## EXTRACTED DATA
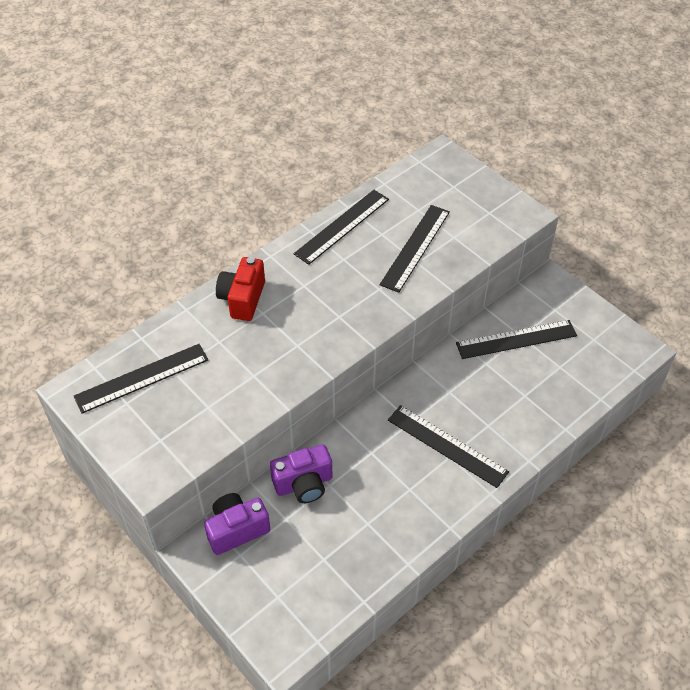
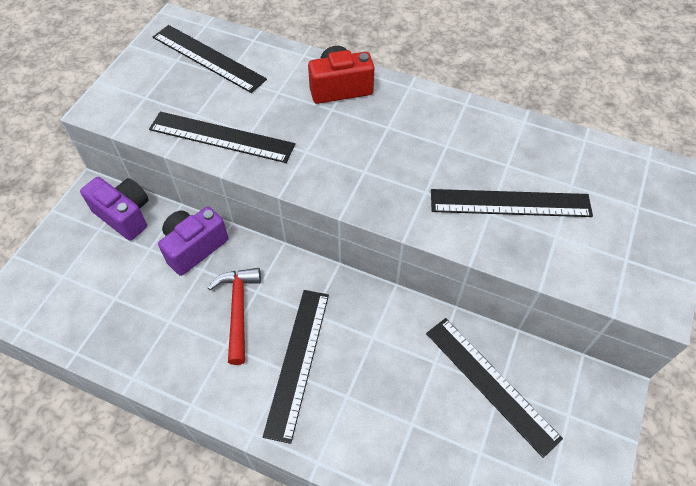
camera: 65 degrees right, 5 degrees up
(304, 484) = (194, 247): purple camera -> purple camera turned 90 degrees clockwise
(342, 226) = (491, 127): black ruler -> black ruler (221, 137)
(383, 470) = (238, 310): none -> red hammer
--
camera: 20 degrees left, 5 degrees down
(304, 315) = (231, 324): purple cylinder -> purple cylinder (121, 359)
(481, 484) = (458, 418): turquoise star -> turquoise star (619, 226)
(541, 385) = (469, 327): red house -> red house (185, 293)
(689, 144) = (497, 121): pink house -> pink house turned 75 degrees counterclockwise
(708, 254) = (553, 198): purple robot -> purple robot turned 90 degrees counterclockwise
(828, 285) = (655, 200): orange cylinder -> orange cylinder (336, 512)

## WORK REQUIRED
Provide the count of lines above that contain "camera", without any other words.

## RESPONSE BOX
3